Provided material:
▽
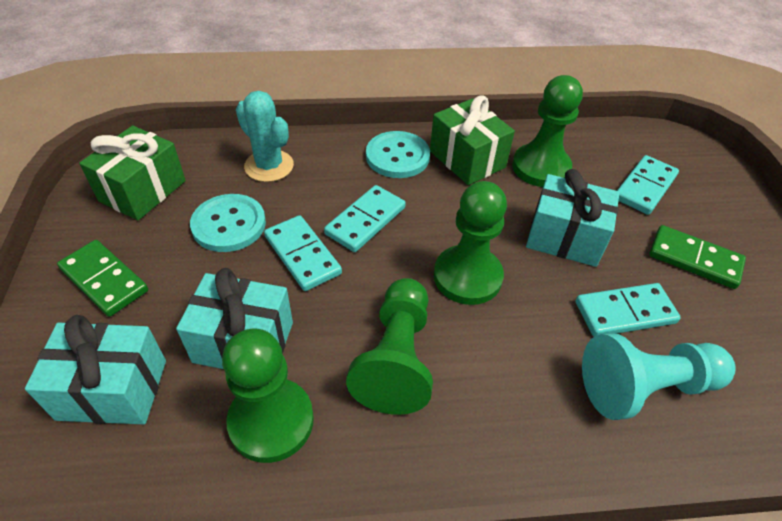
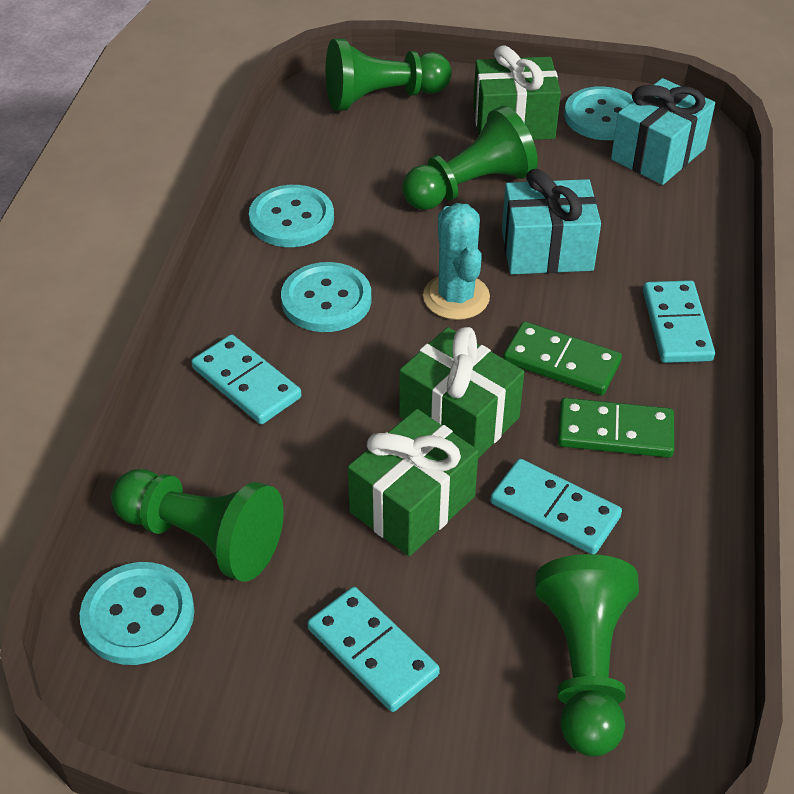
green gift: 2 -> 3
turquoise button: 2 -> 4
turquoise gift: 3 -> 2
turquoise pawn: 1 -> 0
△
Work to complete: Retype the listing above exactly, pictures excluded.

Answer to the problem:
green gift: 2 -> 3
turquoise button: 2 -> 4
turquoise gift: 3 -> 2
turquoise pawn: 1 -> 0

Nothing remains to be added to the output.